### [About this task]
Every line from the line containing "none -> lime brick B7 level 3" through the final line below is to be repeated exactly; no other line is.

*-*-*

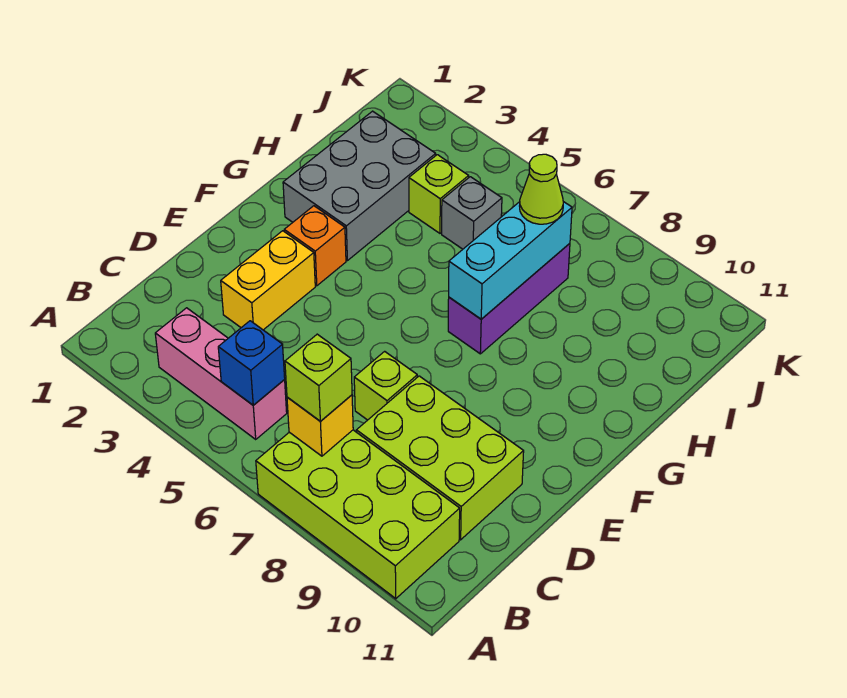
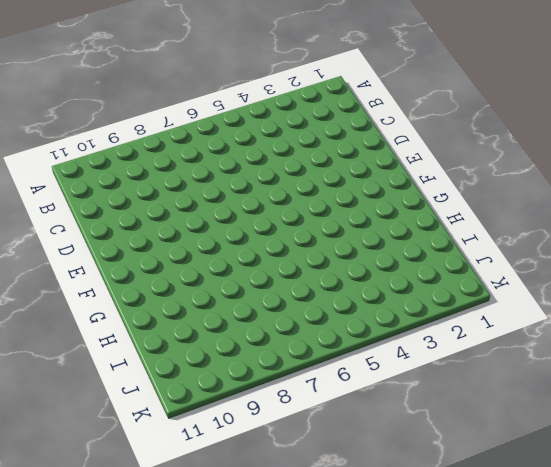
none -> lime brick A7:B10 level 1
none -> pink brick B3:B5 level 1
none -> lime brick C8:D10 level 1

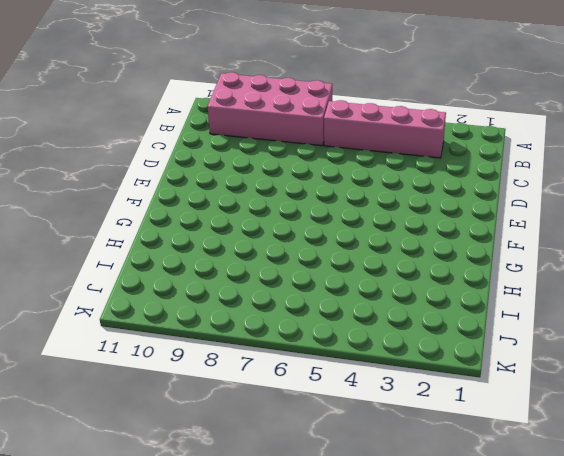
pink brick A7:B10 level 1 -> lime brick A7:B10 level 1
pink brick B3:B6 level 1 -> pink brick B3:B5 level 1
none -> lime brick C8:D10 level 1
none -> yellow brick D3:E3 level 1
none -> lime brick D7 level 1

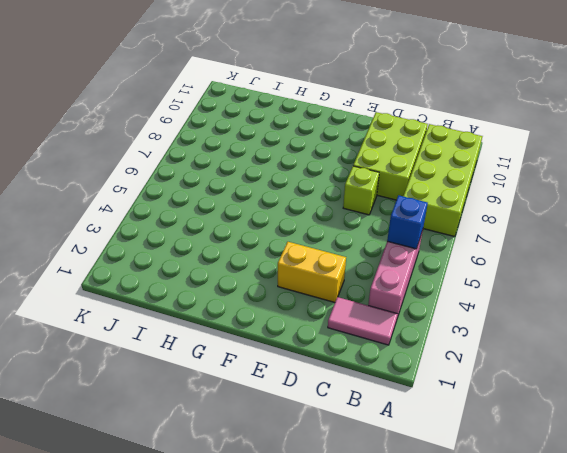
pink tile B2:C2 level 1 -> none
none -> orange brick F3 level 1
none -> grey brick G2:I3 level 1
none -> purple brick G7:I7 level 1

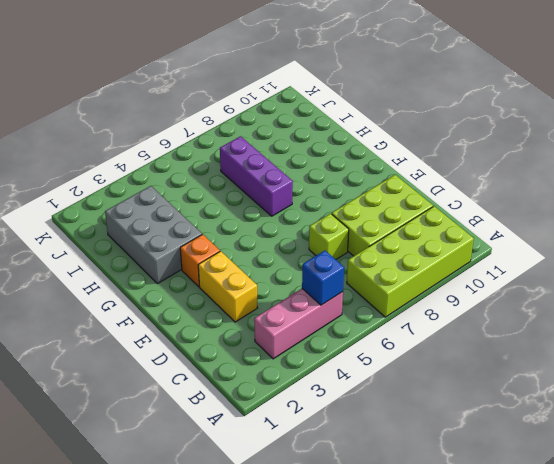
none -> lime brick I4 level 1
none -> grey brick I5 level 1
none -> yellow brick B7 level 2

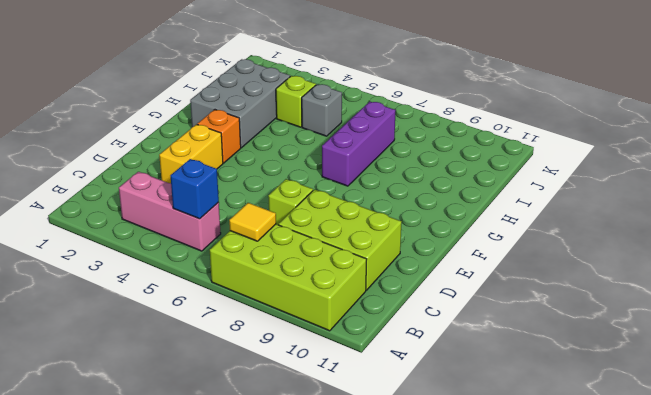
yellow tile B7 level 2 -> yellow brick B7 level 2
none -> cyan brick G7:I7 level 2
none -> lime brick B7 level 3
none -> lime cone I7 level 3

*-*-*

### [Answer section]
none -> lime brick B7 level 3
none -> lime cone I7 level 3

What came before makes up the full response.